**What needs to be done**
Please find all lines in the data that hold the string "blanco" and copy them.

**Supplied information**
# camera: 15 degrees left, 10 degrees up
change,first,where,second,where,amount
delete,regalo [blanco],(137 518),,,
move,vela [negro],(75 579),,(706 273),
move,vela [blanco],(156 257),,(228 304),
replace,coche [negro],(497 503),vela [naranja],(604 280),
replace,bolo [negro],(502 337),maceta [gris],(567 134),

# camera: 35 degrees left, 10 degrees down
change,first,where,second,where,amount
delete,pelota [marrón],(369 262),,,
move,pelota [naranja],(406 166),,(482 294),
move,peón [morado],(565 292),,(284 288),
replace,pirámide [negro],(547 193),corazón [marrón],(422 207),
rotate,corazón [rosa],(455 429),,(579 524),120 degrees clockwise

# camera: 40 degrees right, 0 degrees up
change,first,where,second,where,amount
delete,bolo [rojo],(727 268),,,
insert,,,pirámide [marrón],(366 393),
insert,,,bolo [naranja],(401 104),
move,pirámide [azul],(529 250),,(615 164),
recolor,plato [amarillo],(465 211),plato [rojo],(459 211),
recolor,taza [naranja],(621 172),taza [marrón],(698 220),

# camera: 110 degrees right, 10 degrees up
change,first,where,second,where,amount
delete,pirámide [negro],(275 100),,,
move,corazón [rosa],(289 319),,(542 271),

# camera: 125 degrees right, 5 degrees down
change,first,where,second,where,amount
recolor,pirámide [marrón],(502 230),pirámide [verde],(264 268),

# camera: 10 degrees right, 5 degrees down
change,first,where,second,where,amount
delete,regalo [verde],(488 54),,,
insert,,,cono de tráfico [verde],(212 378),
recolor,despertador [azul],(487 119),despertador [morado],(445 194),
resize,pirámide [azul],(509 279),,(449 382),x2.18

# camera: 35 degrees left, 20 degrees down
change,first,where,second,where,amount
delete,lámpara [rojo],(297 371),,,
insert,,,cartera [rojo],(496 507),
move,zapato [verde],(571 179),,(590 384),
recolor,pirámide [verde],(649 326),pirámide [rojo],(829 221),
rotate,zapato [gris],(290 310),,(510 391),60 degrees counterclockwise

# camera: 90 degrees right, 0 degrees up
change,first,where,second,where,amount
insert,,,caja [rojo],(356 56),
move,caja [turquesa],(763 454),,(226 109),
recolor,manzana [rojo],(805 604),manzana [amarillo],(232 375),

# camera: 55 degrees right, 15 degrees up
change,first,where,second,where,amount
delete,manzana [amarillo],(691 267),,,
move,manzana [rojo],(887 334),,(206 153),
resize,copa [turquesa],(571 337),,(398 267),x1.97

**Your solution**
delete,regalo [blanco],(137 518),,,
move,vela [blanco],(156 257),,(228 304),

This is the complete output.